+++ PROVIDED MATERIAL +++

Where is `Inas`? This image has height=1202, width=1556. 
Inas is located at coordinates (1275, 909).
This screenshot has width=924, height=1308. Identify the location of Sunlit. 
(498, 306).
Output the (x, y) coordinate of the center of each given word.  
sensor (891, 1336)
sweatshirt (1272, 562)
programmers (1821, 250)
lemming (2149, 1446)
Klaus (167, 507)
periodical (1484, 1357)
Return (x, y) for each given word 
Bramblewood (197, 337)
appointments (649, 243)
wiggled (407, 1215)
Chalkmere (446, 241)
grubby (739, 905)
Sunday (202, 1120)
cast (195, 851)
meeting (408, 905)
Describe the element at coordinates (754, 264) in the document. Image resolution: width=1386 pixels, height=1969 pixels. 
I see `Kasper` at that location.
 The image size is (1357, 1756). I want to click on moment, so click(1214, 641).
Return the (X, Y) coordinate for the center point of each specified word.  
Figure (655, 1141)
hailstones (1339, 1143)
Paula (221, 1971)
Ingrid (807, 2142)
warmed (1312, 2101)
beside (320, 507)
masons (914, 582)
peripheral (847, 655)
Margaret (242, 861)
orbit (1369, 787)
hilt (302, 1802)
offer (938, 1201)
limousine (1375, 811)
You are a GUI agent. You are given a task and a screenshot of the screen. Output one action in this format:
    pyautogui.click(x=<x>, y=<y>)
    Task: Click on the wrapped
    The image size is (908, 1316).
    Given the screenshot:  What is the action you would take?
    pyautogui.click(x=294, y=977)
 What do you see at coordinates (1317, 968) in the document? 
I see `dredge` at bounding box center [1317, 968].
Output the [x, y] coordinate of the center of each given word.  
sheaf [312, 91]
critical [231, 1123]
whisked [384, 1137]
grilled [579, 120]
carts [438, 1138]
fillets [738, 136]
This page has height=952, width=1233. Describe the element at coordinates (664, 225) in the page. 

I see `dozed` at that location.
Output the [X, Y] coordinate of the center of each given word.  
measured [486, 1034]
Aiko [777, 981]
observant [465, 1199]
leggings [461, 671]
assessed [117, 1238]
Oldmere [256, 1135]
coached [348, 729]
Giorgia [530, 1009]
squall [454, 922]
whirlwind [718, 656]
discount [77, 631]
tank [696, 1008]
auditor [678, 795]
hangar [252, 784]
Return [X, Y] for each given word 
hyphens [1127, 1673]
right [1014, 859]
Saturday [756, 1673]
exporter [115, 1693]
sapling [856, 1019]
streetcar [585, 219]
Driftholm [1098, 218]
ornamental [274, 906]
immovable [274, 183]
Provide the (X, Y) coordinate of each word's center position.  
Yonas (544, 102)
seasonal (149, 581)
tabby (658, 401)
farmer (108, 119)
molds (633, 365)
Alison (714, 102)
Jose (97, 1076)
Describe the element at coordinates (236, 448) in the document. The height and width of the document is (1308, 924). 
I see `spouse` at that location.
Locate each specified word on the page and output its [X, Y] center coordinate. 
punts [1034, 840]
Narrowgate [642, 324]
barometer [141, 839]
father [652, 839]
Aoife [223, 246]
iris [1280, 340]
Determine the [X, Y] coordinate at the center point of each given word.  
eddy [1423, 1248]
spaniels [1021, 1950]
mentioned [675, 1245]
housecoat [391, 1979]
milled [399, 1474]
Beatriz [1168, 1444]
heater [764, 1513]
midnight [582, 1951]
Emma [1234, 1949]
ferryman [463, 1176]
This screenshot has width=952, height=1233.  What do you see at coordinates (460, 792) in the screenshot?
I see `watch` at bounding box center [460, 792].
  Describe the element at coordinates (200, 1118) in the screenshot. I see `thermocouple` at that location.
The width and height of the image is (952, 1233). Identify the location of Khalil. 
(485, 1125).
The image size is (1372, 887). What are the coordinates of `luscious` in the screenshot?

+++

- **BRIEF**: Copy all of the entries above word for word, keeping every line as it is.

- **EXERCISE SOLUTION**:
Where is `Inas`? This image has height=1202, width=1556. 
Inas is located at coordinates (1275, 909).
This screenshot has width=924, height=1308. Identify the location of Sunlit. 
(498, 306).
Output the (x, y) coordinate of the center of each given word.  
sensor (891, 1336)
sweatshirt (1272, 562)
programmers (1821, 250)
lemming (2149, 1446)
Klaus (167, 507)
periodical (1484, 1357)
Return (x, y) for each given word 
Bramblewood (197, 337)
appointments (649, 243)
wiggled (407, 1215)
Chalkmere (446, 241)
grubby (739, 905)
Sunday (202, 1120)
cast (195, 851)
meeting (408, 905)
Describe the element at coordinates (754, 264) in the document. Image resolution: width=1386 pixels, height=1969 pixels. 
I see `Kasper` at that location.
 The image size is (1357, 1756). I want to click on moment, so click(1214, 641).
Return the (X, Y) coordinate for the center point of each specified word.  
Figure (655, 1141)
hailstones (1339, 1143)
Paula (221, 1971)
Ingrid (807, 2142)
warmed (1312, 2101)
beside (320, 507)
masons (914, 582)
peripheral (847, 655)
Margaret (242, 861)
orbit (1369, 787)
hilt (302, 1802)
offer (938, 1201)
limousine (1375, 811)
You are a GUI agent. You are given a task and a screenshot of the screen. Output one action in this format:
    pyautogui.click(x=<x>, y=<y>)
    Task: Click on the wrapped
    The image size is (908, 1316).
    Given the screenshot:  What is the action you would take?
    pyautogui.click(x=294, y=977)
 What do you see at coordinates (1317, 968) in the document? 
I see `dredge` at bounding box center [1317, 968].
Output the [x, y] coordinate of the center of each given word.  
sheaf [312, 91]
critical [231, 1123]
whisked [384, 1137]
grilled [579, 120]
carts [438, 1138]
fillets [738, 136]
This page has height=952, width=1233. Describe the element at coordinates (664, 225) in the page. 

I see `dozed` at that location.
Output the [X, Y] coordinate of the center of each given word.  
measured [486, 1034]
Aiko [777, 981]
observant [465, 1199]
leggings [461, 671]
assessed [117, 1238]
Oldmere [256, 1135]
coached [348, 729]
Giorgia [530, 1009]
squall [454, 922]
whirlwind [718, 656]
discount [77, 631]
tank [696, 1008]
auditor [678, 795]
hangar [252, 784]
Return [X, Y] for each given word 
hyphens [1127, 1673]
right [1014, 859]
Saturday [756, 1673]
exporter [115, 1693]
sapling [856, 1019]
streetcar [585, 219]
Driftholm [1098, 218]
ornamental [274, 906]
immovable [274, 183]
Provide the (X, Y) coordinate of each word's center position.  
Yonas (544, 102)
seasonal (149, 581)
tabby (658, 401)
farmer (108, 119)
molds (633, 365)
Alison (714, 102)
Jose (97, 1076)
Describe the element at coordinates (236, 448) in the document. The height and width of the document is (1308, 924). 
I see `spouse` at that location.
Locate each specified word on the page and output its [X, Y] center coordinate. 
punts [1034, 840]
Narrowgate [642, 324]
barometer [141, 839]
father [652, 839]
Aoife [223, 246]
iris [1280, 340]
Determine the [X, Y] coordinate at the center point of each given word.  
eddy [1423, 1248]
spaniels [1021, 1950]
mentioned [675, 1245]
housecoat [391, 1979]
milled [399, 1474]
Beatriz [1168, 1444]
heater [764, 1513]
midnight [582, 1951]
Emma [1234, 1949]
ferryman [463, 1176]
This screenshot has width=952, height=1233.  What do you see at coordinates (460, 792) in the screenshot?
I see `watch` at bounding box center [460, 792].
  Describe the element at coordinates (200, 1118) in the screenshot. I see `thermocouple` at that location.
The width and height of the image is (952, 1233). Identify the location of Khalil. 
(485, 1125).
The image size is (1372, 887). What are the coordinates of `luscious` in the screenshot?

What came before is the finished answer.